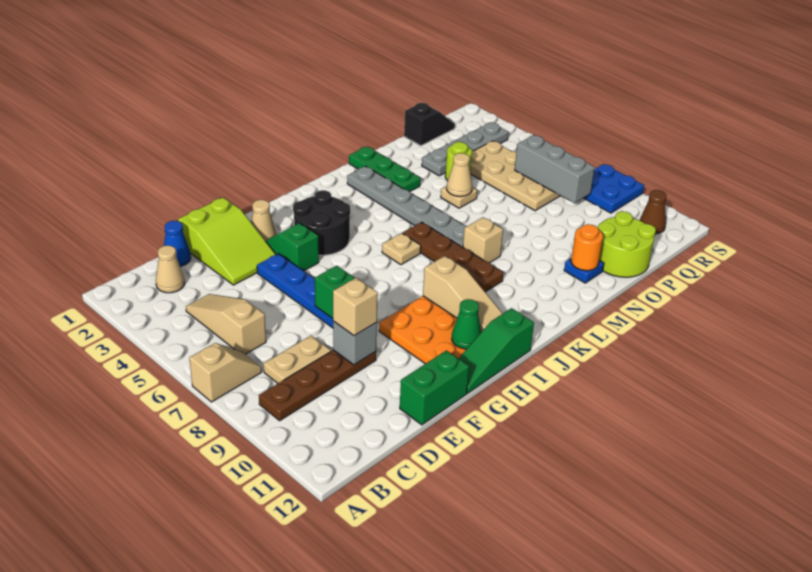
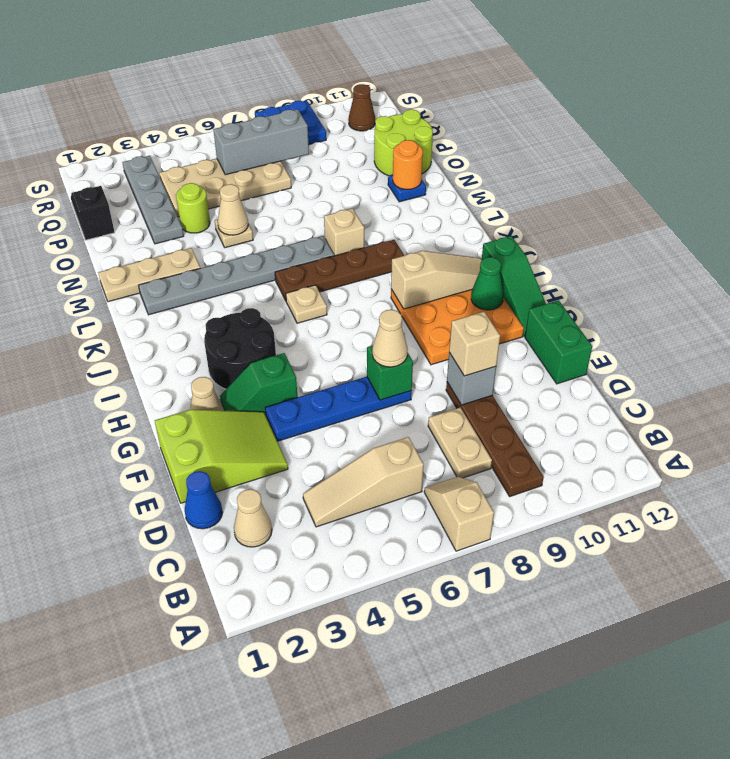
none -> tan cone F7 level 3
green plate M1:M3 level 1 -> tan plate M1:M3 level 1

------------------------------------

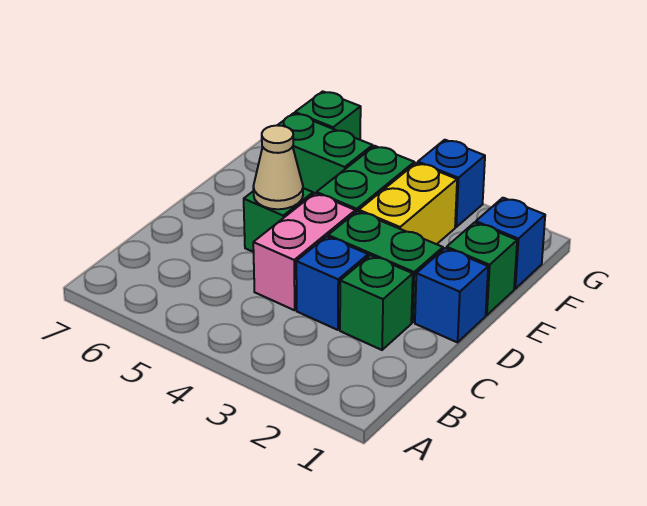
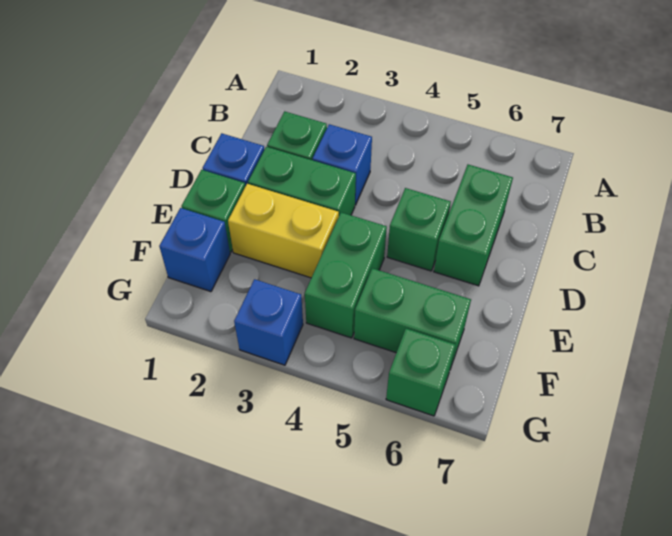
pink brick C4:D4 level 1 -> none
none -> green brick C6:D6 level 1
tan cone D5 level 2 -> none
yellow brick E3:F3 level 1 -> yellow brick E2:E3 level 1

------------------------------------

Your answer should consist solely of the lines above from the line with "none -> tan cone F7 level 3" to the line with "green plate M1:M3", both included, reproduced exactly.

none -> tan cone F7 level 3
green plate M1:M3 level 1 -> tan plate M1:M3 level 1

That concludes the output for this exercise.